Collect every line in the rows below that contains the string "this", and copy each such line in full.

# PROVIDED MATERIAL:
— Begin —

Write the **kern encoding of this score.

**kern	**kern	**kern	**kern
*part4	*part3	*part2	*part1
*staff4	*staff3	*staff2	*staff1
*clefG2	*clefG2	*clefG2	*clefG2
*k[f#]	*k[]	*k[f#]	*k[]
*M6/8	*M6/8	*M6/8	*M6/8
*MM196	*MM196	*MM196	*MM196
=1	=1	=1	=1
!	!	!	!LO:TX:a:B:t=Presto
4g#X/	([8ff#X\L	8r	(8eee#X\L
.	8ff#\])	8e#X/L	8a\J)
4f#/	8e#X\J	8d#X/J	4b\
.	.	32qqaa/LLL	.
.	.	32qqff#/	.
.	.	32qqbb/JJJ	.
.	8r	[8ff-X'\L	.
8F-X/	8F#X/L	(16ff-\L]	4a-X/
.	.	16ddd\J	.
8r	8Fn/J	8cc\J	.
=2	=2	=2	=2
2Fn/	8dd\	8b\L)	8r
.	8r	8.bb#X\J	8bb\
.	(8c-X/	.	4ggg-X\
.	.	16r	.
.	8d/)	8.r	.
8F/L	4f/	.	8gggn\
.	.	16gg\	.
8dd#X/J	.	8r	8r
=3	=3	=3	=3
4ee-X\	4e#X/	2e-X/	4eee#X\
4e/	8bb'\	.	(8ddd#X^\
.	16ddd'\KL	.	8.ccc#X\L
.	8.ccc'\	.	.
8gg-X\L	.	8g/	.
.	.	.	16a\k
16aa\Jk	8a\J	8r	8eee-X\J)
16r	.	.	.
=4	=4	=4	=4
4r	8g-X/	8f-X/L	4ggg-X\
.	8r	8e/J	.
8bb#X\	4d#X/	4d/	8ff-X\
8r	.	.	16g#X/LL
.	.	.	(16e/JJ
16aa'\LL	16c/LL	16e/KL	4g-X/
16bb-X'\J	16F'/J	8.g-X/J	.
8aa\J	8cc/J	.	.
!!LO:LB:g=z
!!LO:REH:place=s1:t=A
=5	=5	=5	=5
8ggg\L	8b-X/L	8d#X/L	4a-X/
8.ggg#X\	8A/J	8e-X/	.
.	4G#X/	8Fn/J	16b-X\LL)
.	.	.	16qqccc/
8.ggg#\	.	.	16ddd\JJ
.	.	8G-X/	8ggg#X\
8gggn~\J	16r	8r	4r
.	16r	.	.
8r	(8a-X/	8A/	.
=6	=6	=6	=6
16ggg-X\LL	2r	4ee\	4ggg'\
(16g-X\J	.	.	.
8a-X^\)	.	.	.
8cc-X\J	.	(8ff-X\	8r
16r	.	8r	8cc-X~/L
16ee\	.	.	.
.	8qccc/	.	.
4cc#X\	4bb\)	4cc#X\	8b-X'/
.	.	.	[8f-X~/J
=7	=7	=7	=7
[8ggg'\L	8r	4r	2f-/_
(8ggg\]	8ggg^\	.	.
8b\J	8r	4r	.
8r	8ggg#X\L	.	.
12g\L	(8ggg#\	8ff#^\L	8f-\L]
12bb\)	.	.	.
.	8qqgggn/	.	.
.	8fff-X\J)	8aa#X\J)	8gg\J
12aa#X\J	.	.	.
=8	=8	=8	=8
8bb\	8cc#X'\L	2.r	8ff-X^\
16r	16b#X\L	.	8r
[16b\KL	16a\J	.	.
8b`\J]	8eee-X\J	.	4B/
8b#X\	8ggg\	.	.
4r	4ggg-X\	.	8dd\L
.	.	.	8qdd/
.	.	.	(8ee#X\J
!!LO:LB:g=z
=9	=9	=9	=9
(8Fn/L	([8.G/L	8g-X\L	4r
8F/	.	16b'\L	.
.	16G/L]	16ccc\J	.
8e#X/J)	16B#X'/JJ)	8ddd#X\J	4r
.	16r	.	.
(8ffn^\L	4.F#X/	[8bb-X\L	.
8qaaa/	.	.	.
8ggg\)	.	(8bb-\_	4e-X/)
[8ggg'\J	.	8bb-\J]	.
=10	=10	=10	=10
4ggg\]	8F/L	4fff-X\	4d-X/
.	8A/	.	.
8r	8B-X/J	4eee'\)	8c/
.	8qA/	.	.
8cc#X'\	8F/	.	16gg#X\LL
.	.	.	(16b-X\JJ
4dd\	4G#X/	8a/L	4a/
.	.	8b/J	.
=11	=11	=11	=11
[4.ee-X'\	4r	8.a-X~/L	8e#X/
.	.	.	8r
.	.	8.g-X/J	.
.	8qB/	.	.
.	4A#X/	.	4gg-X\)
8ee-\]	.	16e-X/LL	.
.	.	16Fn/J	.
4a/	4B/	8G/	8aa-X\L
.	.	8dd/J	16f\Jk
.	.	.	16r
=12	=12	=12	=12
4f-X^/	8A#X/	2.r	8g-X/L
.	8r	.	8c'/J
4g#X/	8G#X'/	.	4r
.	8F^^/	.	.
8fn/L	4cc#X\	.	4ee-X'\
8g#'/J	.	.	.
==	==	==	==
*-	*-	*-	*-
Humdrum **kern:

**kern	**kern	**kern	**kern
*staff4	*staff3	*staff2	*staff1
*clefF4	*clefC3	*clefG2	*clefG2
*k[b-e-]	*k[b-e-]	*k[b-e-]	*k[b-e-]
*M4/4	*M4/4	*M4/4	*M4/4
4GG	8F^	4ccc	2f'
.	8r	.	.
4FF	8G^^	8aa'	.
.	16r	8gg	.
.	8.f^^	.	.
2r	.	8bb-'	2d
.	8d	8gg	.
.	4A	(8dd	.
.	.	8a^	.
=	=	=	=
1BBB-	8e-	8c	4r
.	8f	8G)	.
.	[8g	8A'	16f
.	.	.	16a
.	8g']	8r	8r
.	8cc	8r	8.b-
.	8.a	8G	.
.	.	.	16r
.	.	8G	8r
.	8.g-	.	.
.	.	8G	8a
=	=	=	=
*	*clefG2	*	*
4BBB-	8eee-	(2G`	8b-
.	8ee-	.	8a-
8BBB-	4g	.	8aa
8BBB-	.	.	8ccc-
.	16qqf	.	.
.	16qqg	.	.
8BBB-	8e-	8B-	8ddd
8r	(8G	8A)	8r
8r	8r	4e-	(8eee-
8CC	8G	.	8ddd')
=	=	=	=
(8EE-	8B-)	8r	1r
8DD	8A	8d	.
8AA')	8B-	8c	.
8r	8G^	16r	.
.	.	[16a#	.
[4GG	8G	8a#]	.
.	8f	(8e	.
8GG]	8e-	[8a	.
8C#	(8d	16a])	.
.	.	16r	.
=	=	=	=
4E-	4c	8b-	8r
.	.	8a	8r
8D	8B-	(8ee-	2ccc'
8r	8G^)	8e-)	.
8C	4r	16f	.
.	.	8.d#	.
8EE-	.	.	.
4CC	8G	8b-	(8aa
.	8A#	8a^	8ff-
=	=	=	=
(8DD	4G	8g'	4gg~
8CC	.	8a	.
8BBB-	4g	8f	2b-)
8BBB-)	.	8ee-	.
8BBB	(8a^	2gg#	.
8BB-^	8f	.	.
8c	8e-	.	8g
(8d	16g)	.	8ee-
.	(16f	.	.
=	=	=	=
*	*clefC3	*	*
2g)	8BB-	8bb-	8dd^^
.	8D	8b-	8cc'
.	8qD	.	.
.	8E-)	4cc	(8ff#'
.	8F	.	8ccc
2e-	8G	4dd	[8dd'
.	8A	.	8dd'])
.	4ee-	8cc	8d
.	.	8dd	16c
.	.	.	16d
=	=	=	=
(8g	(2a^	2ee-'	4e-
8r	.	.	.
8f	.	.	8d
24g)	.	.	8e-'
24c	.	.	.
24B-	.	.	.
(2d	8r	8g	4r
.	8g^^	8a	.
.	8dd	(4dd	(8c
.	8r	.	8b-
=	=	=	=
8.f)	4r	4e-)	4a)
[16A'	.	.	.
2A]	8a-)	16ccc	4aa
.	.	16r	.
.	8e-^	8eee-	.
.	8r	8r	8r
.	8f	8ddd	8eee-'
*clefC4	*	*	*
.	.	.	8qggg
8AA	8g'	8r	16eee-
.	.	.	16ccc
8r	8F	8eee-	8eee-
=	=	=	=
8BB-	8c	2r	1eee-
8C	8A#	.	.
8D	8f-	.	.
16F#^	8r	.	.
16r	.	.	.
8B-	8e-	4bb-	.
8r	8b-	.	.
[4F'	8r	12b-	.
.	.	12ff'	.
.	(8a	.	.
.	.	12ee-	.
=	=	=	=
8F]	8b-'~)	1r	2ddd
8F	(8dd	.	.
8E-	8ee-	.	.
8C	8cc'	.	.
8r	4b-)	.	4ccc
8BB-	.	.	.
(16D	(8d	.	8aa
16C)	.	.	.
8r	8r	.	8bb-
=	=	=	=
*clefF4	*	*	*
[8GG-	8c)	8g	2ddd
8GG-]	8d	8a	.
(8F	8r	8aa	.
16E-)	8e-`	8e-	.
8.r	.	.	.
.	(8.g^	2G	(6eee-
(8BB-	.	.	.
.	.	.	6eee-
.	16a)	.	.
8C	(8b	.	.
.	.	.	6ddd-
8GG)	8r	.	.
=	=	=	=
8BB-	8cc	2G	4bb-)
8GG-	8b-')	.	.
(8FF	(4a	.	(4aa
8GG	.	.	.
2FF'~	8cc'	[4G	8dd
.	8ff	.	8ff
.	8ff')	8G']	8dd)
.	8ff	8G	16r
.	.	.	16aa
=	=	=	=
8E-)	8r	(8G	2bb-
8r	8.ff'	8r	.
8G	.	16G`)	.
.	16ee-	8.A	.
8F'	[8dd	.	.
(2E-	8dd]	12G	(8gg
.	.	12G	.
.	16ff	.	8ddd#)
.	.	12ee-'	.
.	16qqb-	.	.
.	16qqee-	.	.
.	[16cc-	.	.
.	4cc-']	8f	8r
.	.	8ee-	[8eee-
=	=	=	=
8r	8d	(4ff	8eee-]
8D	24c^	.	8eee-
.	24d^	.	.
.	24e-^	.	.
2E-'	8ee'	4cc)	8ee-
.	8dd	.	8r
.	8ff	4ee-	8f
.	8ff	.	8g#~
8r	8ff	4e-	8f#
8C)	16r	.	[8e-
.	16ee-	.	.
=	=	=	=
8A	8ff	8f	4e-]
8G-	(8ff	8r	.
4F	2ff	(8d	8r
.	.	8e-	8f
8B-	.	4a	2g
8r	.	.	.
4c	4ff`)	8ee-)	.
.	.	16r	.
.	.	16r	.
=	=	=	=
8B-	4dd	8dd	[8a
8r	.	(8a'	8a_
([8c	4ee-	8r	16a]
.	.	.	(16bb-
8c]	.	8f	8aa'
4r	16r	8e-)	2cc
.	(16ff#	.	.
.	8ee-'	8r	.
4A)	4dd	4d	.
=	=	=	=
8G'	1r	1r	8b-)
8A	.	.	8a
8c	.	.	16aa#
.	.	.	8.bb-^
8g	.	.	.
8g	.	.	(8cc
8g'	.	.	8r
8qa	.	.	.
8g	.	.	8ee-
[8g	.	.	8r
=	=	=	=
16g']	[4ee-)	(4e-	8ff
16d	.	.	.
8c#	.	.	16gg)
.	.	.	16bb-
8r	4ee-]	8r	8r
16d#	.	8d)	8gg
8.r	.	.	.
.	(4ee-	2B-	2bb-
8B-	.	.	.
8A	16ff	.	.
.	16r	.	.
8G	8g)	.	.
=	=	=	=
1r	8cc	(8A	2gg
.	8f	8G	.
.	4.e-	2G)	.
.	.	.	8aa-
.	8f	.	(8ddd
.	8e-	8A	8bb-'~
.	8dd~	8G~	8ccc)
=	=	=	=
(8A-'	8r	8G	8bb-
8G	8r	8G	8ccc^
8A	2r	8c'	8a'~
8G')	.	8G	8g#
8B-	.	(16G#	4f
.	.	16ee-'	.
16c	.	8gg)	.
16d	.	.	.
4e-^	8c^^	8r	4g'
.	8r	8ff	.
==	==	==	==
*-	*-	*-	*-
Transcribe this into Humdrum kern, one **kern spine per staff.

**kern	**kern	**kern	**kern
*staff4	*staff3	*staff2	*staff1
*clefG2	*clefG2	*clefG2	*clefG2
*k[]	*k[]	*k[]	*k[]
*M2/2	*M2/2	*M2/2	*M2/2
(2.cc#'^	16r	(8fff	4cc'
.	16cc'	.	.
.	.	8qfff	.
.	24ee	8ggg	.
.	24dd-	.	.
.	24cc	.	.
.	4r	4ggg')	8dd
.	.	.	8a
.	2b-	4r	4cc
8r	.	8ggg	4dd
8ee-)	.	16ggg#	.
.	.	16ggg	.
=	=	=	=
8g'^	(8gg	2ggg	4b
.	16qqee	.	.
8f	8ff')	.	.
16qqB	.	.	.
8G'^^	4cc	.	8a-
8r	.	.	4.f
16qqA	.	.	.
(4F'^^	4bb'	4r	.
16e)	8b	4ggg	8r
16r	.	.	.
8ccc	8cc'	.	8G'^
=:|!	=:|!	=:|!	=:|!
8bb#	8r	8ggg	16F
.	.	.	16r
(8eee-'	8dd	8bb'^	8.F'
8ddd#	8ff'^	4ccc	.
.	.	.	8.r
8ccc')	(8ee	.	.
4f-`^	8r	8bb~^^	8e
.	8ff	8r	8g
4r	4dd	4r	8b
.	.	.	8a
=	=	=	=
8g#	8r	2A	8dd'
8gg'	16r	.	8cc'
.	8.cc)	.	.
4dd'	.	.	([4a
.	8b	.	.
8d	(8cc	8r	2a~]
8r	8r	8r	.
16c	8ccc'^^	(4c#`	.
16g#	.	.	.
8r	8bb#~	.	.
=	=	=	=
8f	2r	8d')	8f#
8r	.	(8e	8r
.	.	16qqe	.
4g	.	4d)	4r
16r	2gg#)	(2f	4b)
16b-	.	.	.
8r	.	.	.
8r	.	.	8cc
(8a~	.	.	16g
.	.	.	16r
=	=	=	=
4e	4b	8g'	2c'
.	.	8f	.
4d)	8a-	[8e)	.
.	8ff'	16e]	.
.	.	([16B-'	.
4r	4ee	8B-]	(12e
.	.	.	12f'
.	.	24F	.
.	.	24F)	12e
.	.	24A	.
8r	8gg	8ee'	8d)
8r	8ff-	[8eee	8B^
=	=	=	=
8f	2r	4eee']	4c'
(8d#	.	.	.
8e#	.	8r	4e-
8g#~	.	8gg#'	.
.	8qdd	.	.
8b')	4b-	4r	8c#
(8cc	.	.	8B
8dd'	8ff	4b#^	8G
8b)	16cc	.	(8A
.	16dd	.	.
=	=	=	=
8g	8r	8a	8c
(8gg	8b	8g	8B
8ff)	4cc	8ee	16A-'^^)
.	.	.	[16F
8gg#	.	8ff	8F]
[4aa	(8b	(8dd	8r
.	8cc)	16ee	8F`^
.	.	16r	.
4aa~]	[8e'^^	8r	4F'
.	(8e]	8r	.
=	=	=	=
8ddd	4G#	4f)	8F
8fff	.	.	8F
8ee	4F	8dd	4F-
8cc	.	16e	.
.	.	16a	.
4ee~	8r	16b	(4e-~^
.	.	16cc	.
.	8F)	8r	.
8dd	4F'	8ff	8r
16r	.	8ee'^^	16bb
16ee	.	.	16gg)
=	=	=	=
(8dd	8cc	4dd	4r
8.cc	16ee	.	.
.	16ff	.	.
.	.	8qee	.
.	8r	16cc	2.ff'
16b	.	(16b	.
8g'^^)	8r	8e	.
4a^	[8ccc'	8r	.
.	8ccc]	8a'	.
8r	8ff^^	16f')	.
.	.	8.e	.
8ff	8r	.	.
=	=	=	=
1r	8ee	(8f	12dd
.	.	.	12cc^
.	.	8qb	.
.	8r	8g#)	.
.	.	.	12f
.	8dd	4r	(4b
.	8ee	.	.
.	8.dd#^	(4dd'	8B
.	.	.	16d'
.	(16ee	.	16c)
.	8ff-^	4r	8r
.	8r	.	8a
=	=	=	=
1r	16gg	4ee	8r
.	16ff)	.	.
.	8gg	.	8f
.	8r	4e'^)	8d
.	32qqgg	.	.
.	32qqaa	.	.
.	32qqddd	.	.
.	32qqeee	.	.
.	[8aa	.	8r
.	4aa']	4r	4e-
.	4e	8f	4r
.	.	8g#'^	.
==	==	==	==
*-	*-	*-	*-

— End —

# CORRECT RESPONSE:
Write the **kern encoding of this score.
Transcribe this into Humdrum kern, one **kern spine per staff.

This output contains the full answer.